*** Opening of INPUT MATERIAL ***

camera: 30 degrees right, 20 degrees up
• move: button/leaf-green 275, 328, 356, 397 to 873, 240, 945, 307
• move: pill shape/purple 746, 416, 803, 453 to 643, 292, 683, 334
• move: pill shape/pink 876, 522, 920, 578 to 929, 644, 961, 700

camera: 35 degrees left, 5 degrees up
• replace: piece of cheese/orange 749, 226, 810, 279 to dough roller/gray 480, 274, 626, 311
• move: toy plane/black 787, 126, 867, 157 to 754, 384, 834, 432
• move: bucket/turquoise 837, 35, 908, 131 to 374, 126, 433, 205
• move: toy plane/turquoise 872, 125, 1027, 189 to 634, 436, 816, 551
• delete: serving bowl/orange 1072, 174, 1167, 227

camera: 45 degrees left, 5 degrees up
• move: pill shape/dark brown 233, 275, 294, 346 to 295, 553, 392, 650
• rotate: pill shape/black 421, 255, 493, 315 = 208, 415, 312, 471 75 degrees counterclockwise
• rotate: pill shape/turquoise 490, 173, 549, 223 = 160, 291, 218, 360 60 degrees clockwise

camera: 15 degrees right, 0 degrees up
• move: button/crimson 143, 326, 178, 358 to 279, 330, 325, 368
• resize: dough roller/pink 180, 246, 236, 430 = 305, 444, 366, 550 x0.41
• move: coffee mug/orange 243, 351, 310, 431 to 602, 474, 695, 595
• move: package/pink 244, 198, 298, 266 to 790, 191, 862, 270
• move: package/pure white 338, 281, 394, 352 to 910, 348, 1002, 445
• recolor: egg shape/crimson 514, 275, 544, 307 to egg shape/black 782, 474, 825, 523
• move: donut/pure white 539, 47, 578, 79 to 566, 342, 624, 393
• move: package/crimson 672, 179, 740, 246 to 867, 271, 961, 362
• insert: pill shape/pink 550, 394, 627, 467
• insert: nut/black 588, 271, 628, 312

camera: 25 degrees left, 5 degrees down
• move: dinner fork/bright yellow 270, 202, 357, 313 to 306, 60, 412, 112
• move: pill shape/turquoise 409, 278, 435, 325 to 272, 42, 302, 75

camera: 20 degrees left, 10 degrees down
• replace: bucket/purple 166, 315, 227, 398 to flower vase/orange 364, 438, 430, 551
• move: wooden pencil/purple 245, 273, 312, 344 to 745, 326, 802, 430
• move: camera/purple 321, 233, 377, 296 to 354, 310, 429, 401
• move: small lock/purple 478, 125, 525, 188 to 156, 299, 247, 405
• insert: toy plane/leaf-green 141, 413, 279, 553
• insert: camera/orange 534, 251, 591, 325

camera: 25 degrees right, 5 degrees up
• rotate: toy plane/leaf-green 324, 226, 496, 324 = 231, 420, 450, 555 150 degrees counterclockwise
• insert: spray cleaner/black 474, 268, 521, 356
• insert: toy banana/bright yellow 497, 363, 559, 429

*** Close of INPUT MATERIAL ***

• **WHAT IS NEEDED**: Would you mind giving all the records again exactly?

• **OUTPUT BELOW**:
camera: 30 degrees right, 20 degrees up
• move: button/leaf-green 275, 328, 356, 397 to 873, 240, 945, 307
• move: pill shape/purple 746, 416, 803, 453 to 643, 292, 683, 334
• move: pill shape/pink 876, 522, 920, 578 to 929, 644, 961, 700

camera: 35 degrees left, 5 degrees up
• replace: piece of cheese/orange 749, 226, 810, 279 to dough roller/gray 480, 274, 626, 311
• move: toy plane/black 787, 126, 867, 157 to 754, 384, 834, 432
• move: bucket/turquoise 837, 35, 908, 131 to 374, 126, 433, 205
• move: toy plane/turquoise 872, 125, 1027, 189 to 634, 436, 816, 551
• delete: serving bowl/orange 1072, 174, 1167, 227

camera: 45 degrees left, 5 degrees up
• move: pill shape/dark brown 233, 275, 294, 346 to 295, 553, 392, 650
• rotate: pill shape/black 421, 255, 493, 315 = 208, 415, 312, 471 75 degrees counterclockwise
• rotate: pill shape/turquoise 490, 173, 549, 223 = 160, 291, 218, 360 60 degrees clockwise

camera: 15 degrees right, 0 degrees up
• move: button/crimson 143, 326, 178, 358 to 279, 330, 325, 368
• resize: dough roller/pink 180, 246, 236, 430 = 305, 444, 366, 550 x0.41
• move: coffee mug/orange 243, 351, 310, 431 to 602, 474, 695, 595
• move: package/pink 244, 198, 298, 266 to 790, 191, 862, 270
• move: package/pure white 338, 281, 394, 352 to 910, 348, 1002, 445
• recolor: egg shape/crimson 514, 275, 544, 307 to egg shape/black 782, 474, 825, 523
• move: donut/pure white 539, 47, 578, 79 to 566, 342, 624, 393
• move: package/crimson 672, 179, 740, 246 to 867, 271, 961, 362
• insert: pill shape/pink 550, 394, 627, 467
• insert: nut/black 588, 271, 628, 312

camera: 25 degrees left, 5 degrees down
• move: dinner fork/bright yellow 270, 202, 357, 313 to 306, 60, 412, 112
• move: pill shape/turquoise 409, 278, 435, 325 to 272, 42, 302, 75

camera: 20 degrees left, 10 degrees down
• replace: bucket/purple 166, 315, 227, 398 to flower vase/orange 364, 438, 430, 551
• move: wooden pencil/purple 245, 273, 312, 344 to 745, 326, 802, 430
• move: camera/purple 321, 233, 377, 296 to 354, 310, 429, 401
• move: small lock/purple 478, 125, 525, 188 to 156, 299, 247, 405
• insert: toy plane/leaf-green 141, 413, 279, 553
• insert: camera/orange 534, 251, 591, 325

camera: 25 degrees right, 5 degrees up
• rotate: toy plane/leaf-green 324, 226, 496, 324 = 231, 420, 450, 555 150 degrees counterclockwise
• insert: spray cleaner/black 474, 268, 521, 356
• insert: toy banana/bright yellow 497, 363, 559, 429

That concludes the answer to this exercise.